● Data to examine
•••
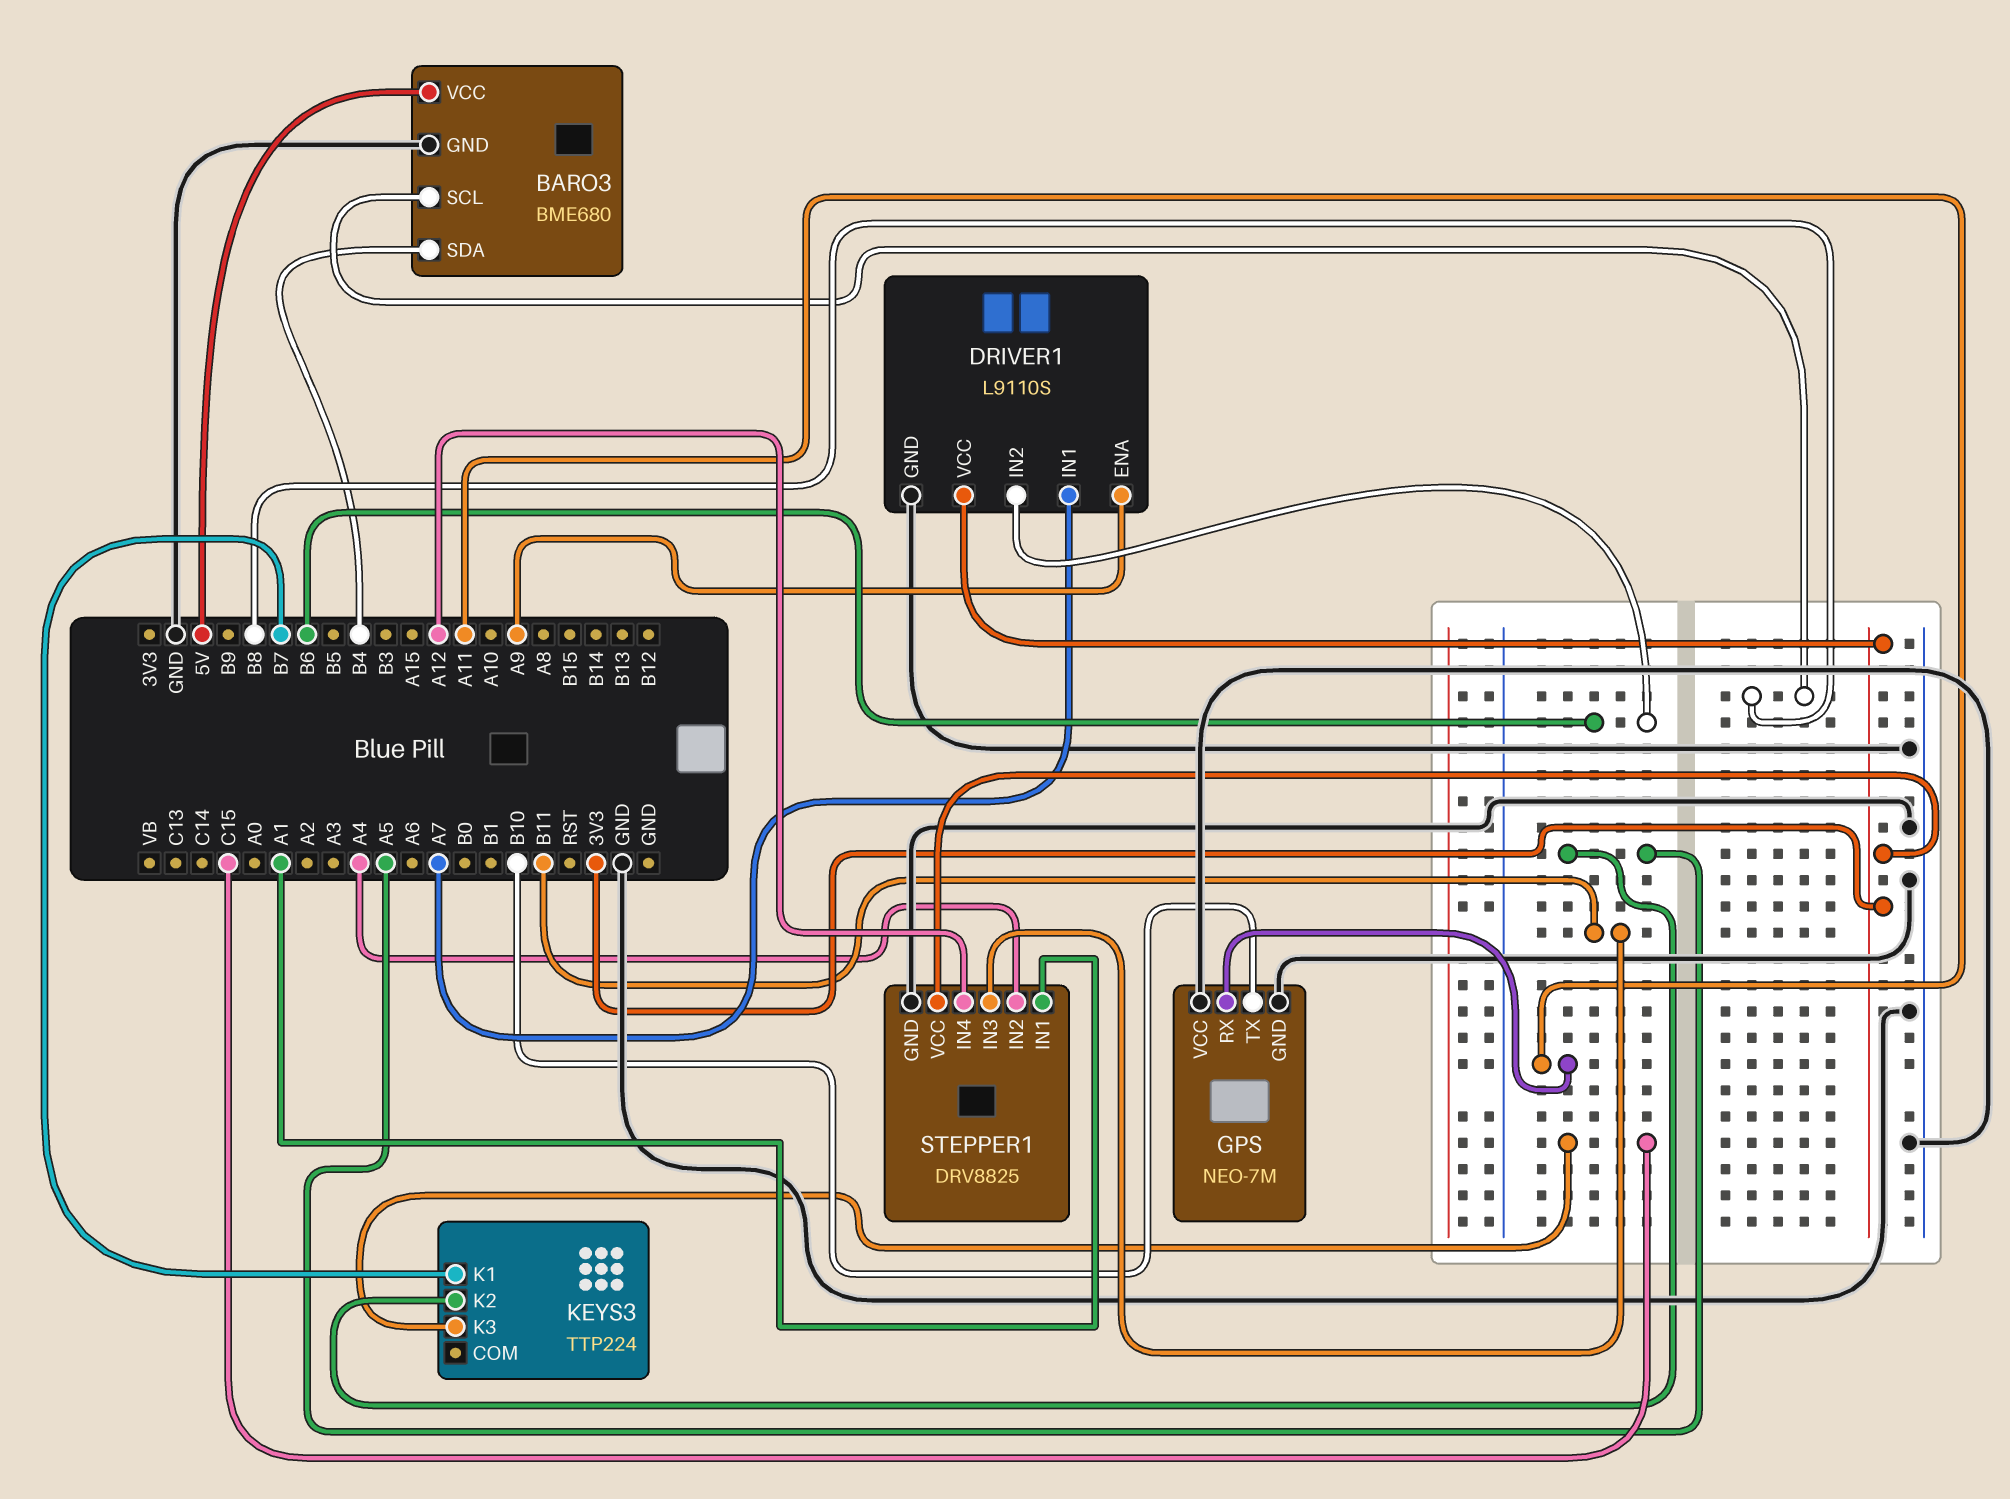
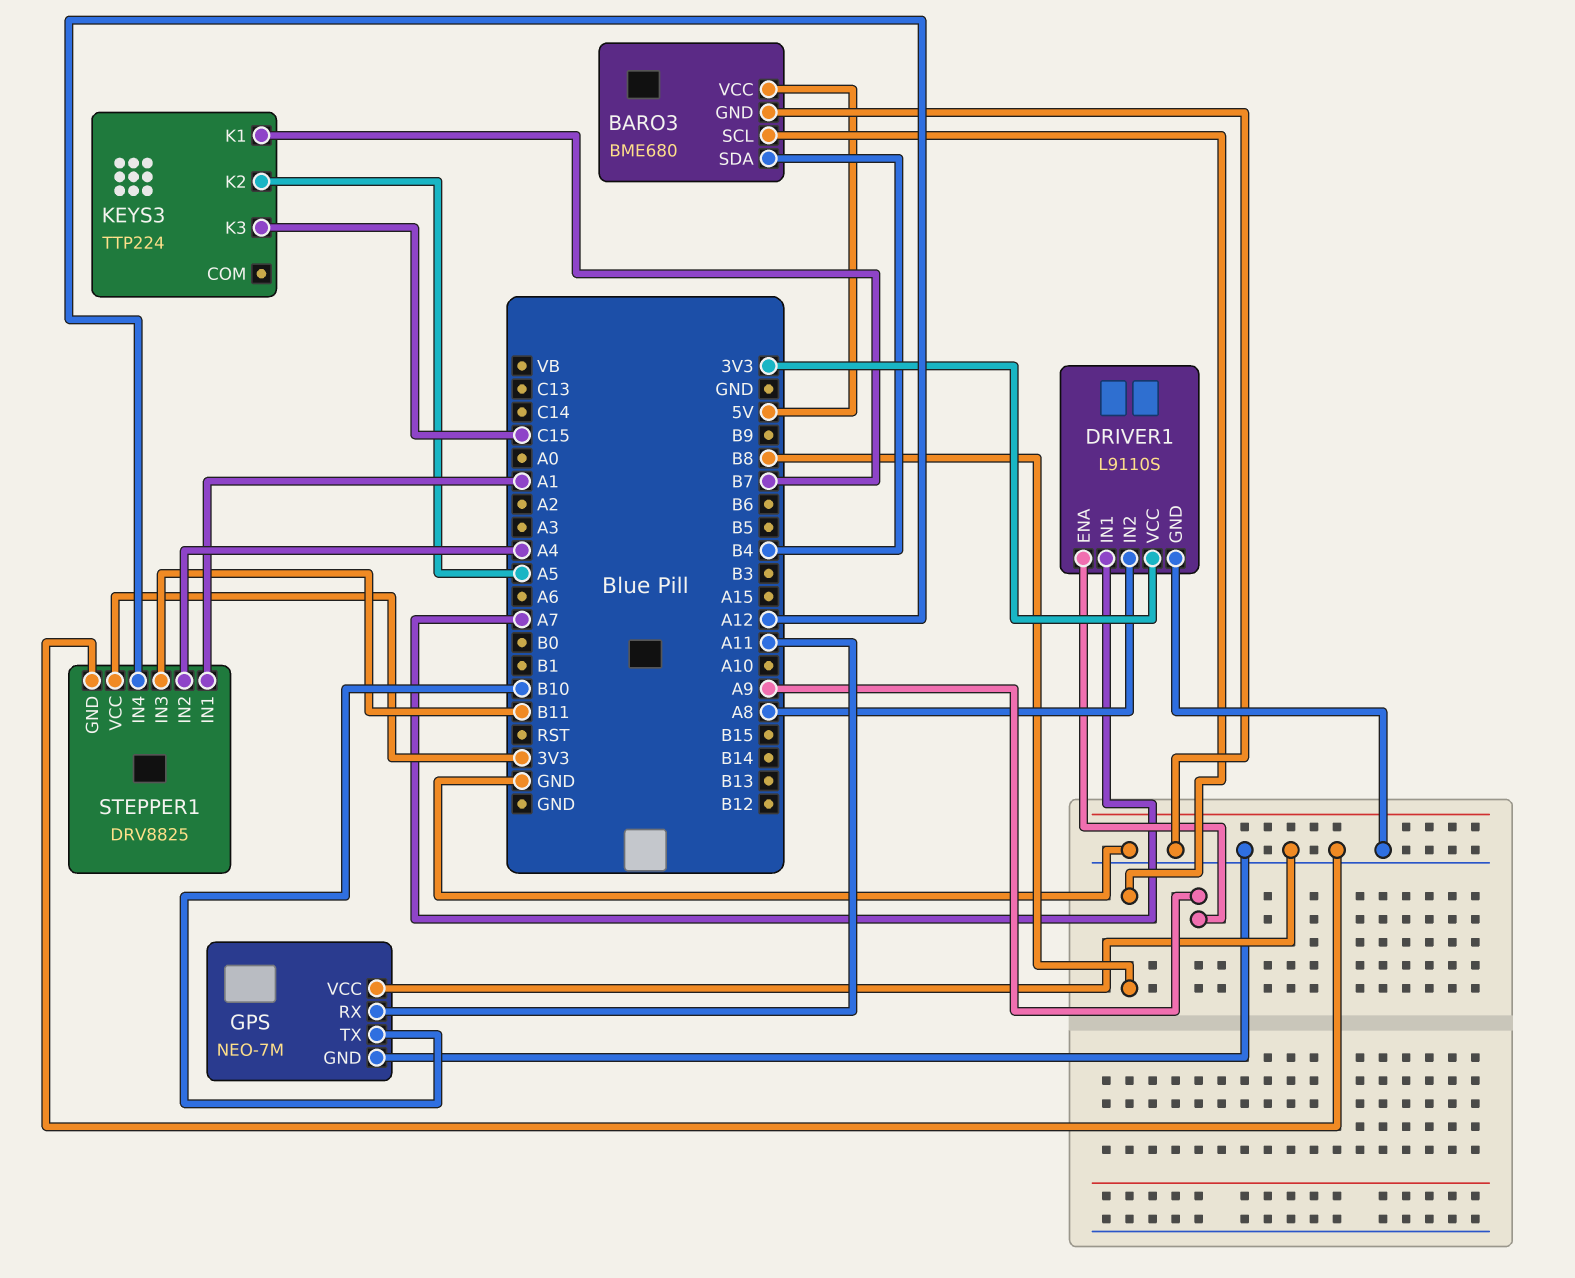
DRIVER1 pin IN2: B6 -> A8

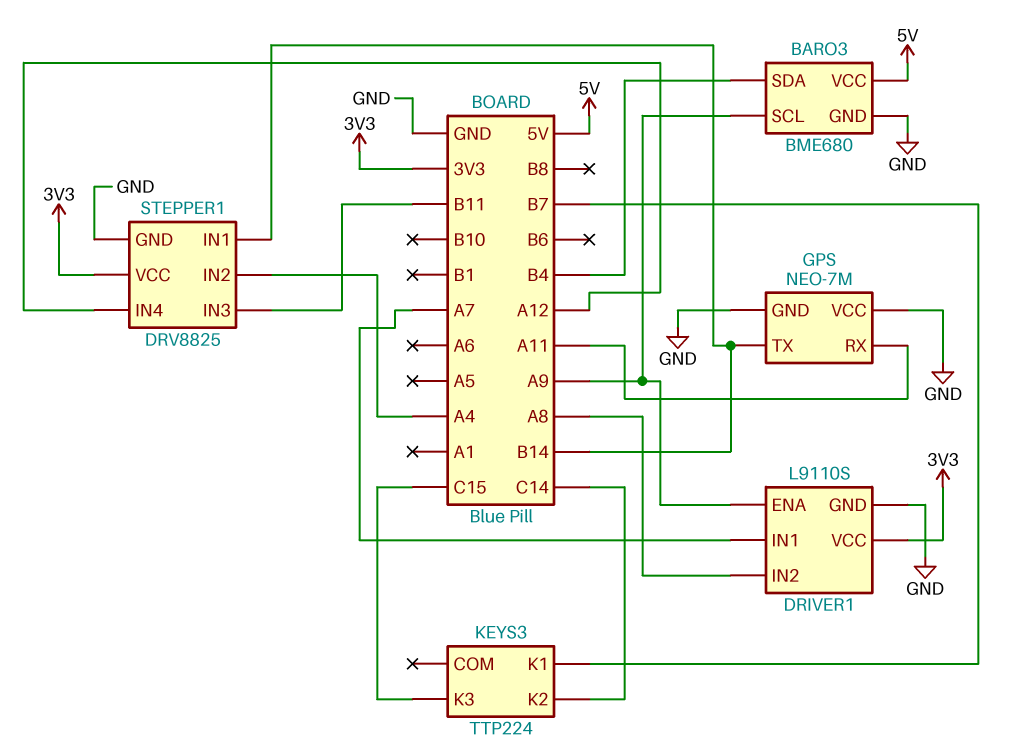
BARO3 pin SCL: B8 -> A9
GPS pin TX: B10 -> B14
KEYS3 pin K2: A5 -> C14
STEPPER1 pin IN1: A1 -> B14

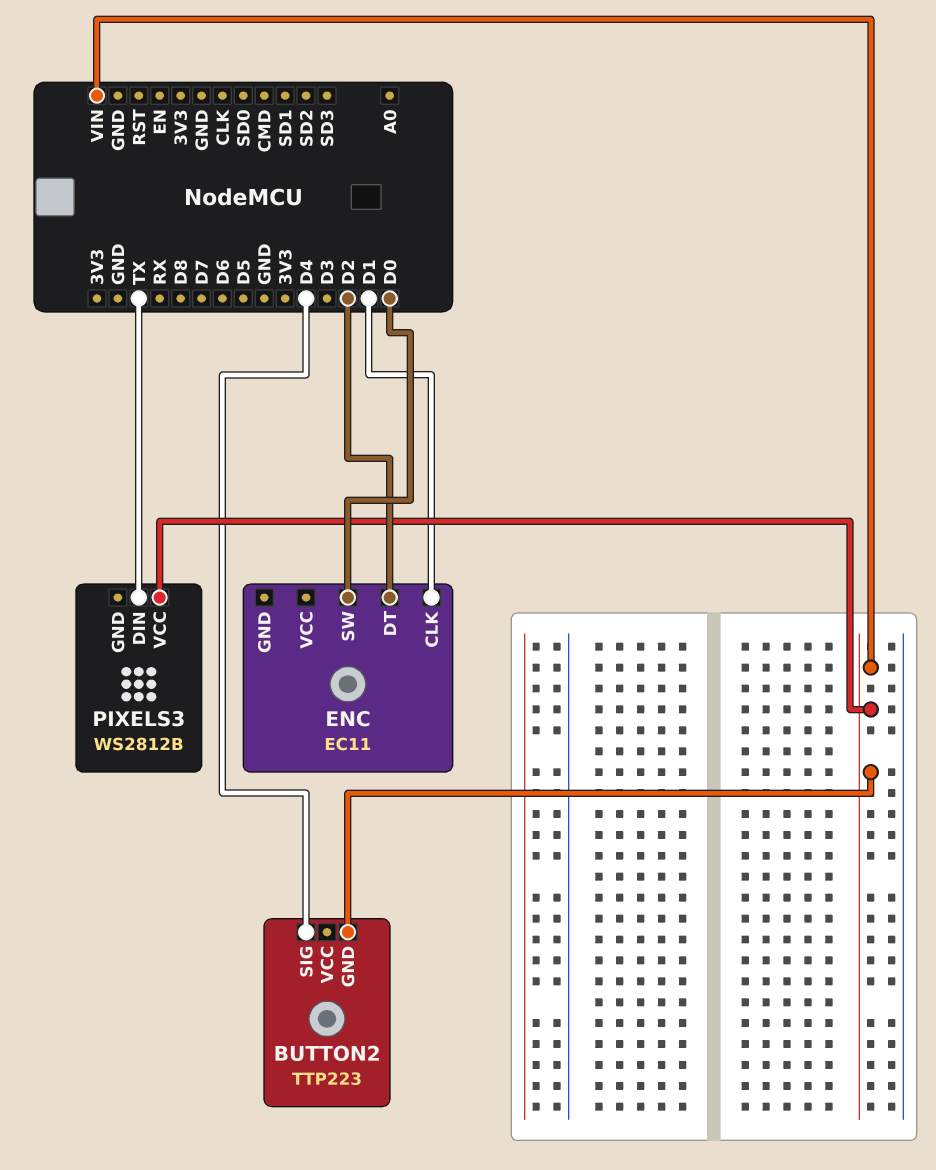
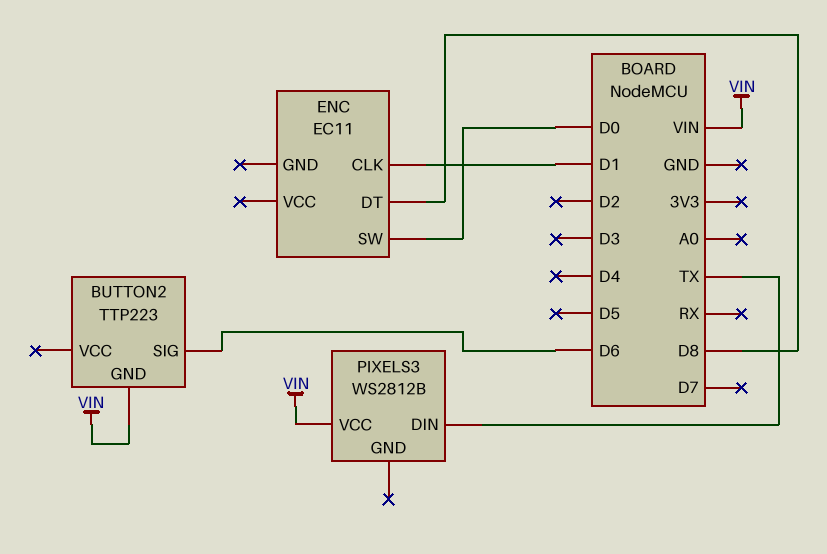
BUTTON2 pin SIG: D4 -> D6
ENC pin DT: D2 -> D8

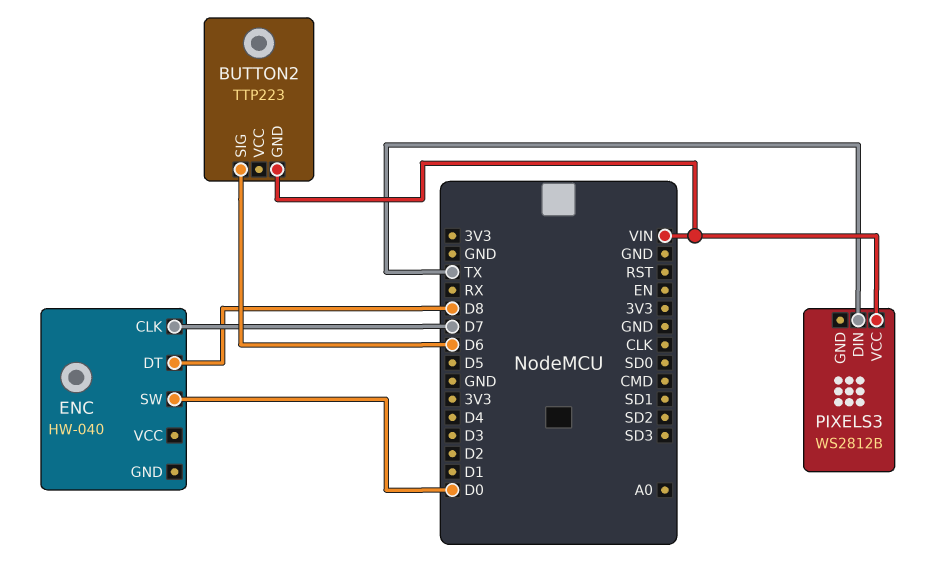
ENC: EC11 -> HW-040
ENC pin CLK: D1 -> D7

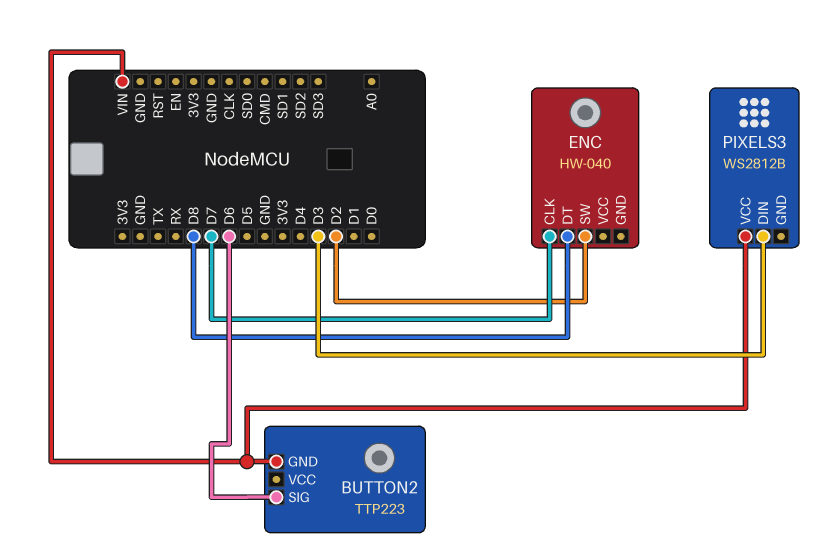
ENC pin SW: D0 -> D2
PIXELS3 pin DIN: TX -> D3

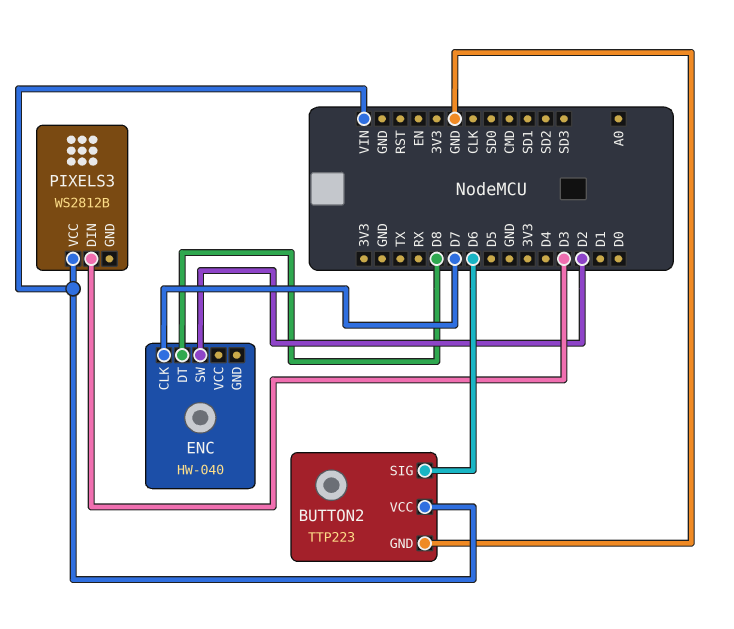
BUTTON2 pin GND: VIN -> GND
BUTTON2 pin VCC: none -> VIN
•••
All that is needed is an exact copy of the lines from the line with "BUTTON2 pin SIG: D4 -> D6" through the end of the listing, both ends included, with no pictures.

BUTTON2 pin SIG: D4 -> D6
ENC pin DT: D2 -> D8

ENC: EC11 -> HW-040
ENC pin CLK: D1 -> D7

ENC pin SW: D0 -> D2
PIXELS3 pin DIN: TX -> D3

BUTTON2 pin GND: VIN -> GND
BUTTON2 pin VCC: none -> VIN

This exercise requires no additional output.